■ **What is required**
Write the records out exactly as shown. No pictures.

■ **Source records**
____

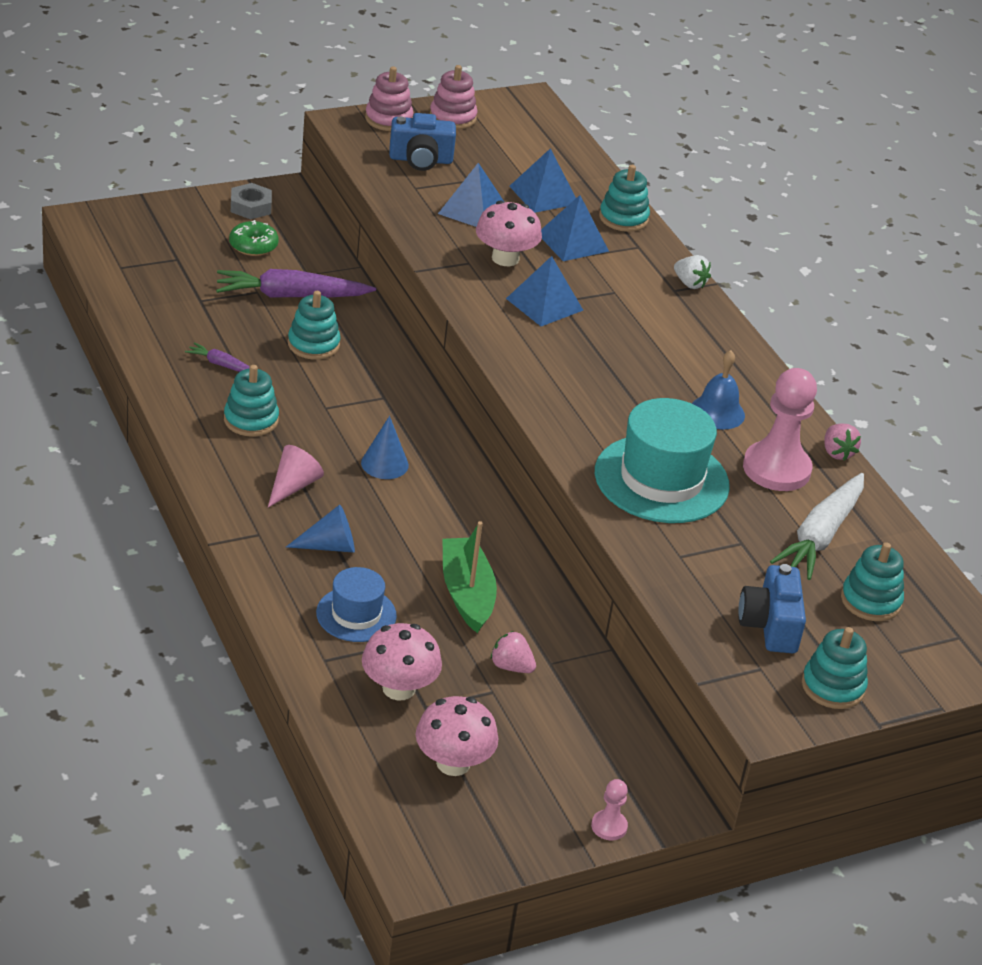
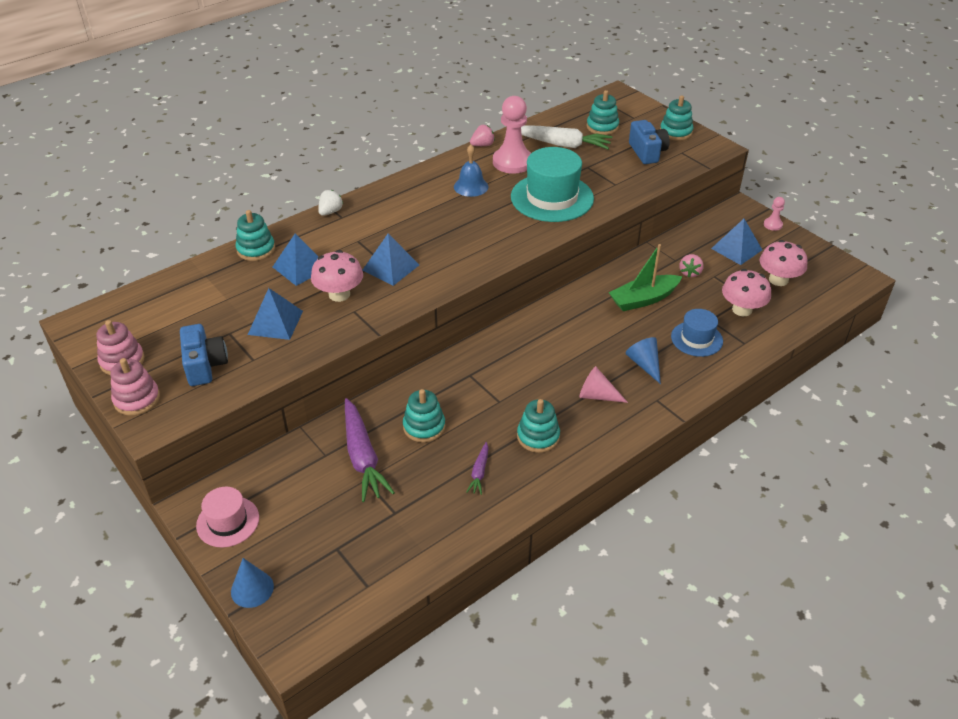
camera: 100 degrees left, 5 degrees up
green donut [229,220,279,256] -> none
grey nut [231,183,272,219] -> pink hat [196,487,259,548]
blue cone [361,416,409,479] -> blue cone moved to [231,558,274,608]
blue pyramid [509,148,576,213] -> blue pyramid moved to [711,219,762,265]
blue camera [738,564,806,653] -> blue camera turned 90 degrees counterclockwise [629,120,670,164]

____

■ **Exercise output**
camera: 100 degrees left, 5 degrees up
green donut [229,220,279,256] -> none
grey nut [231,183,272,219] -> pink hat [196,487,259,548]
blue cone [361,416,409,479] -> blue cone moved to [231,558,274,608]
blue pyramid [509,148,576,213] -> blue pyramid moved to [711,219,762,265]
blue camera [738,564,806,653] -> blue camera turned 90 degrees counterclockwise [629,120,670,164]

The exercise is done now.